— Modification records —

********************

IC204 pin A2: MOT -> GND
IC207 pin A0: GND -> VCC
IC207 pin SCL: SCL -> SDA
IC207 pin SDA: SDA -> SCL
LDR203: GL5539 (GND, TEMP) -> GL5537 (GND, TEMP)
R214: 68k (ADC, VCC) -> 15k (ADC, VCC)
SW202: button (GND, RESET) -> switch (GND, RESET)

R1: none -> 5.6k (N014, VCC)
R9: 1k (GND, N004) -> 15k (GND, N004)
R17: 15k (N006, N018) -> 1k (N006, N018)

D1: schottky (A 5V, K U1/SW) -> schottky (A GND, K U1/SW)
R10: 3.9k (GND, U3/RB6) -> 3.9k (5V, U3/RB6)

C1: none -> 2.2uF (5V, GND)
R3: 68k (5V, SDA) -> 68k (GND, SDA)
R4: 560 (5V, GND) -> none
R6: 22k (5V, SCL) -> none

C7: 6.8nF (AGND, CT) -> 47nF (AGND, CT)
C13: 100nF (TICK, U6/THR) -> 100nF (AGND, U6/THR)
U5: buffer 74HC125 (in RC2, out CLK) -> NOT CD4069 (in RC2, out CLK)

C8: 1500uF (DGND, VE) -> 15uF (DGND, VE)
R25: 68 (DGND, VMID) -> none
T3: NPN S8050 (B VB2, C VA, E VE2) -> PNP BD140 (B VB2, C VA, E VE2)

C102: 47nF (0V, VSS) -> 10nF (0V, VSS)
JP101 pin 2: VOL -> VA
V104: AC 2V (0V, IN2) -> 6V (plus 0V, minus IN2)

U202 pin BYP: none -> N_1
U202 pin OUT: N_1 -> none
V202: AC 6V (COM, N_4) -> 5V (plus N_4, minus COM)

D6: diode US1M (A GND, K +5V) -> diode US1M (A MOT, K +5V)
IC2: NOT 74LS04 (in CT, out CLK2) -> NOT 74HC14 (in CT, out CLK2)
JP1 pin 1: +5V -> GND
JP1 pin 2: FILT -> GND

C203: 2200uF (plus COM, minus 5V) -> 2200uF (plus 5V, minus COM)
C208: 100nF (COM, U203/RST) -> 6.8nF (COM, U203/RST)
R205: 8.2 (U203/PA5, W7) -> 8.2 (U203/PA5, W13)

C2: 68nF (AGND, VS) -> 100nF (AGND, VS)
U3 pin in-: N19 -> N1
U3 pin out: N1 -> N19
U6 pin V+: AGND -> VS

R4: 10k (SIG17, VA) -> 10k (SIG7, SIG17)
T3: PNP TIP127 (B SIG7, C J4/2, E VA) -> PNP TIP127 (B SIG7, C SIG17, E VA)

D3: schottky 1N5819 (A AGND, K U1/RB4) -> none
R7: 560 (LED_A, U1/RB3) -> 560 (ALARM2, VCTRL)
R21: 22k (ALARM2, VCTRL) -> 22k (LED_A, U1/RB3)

********************

Beginning with the line that contains "JP1 pin 2: FILT -> GND", restate word for word each line through the last one in the data, and write nothing more.

— RESULT OF THE TASK —
JP1 pin 2: FILT -> GND

C203: 2200uF (plus COM, minus 5V) -> 2200uF (plus 5V, minus COM)
C208: 100nF (COM, U203/RST) -> 6.8nF (COM, U203/RST)
R205: 8.2 (U203/PA5, W7) -> 8.2 (U203/PA5, W13)

C2: 68nF (AGND, VS) -> 100nF (AGND, VS)
U3 pin in-: N19 -> N1
U3 pin out: N1 -> N19
U6 pin V+: AGND -> VS

R4: 10k (SIG17, VA) -> 10k (SIG7, SIG17)
T3: PNP TIP127 (B SIG7, C J4/2, E VA) -> PNP TIP127 (B SIG7, C SIG17, E VA)

D3: schottky 1N5819 (A AGND, K U1/RB4) -> none
R7: 560 (LED_A, U1/RB3) -> 560 (ALARM2, VCTRL)
R21: 22k (ALARM2, VCTRL) -> 22k (LED_A, U1/RB3)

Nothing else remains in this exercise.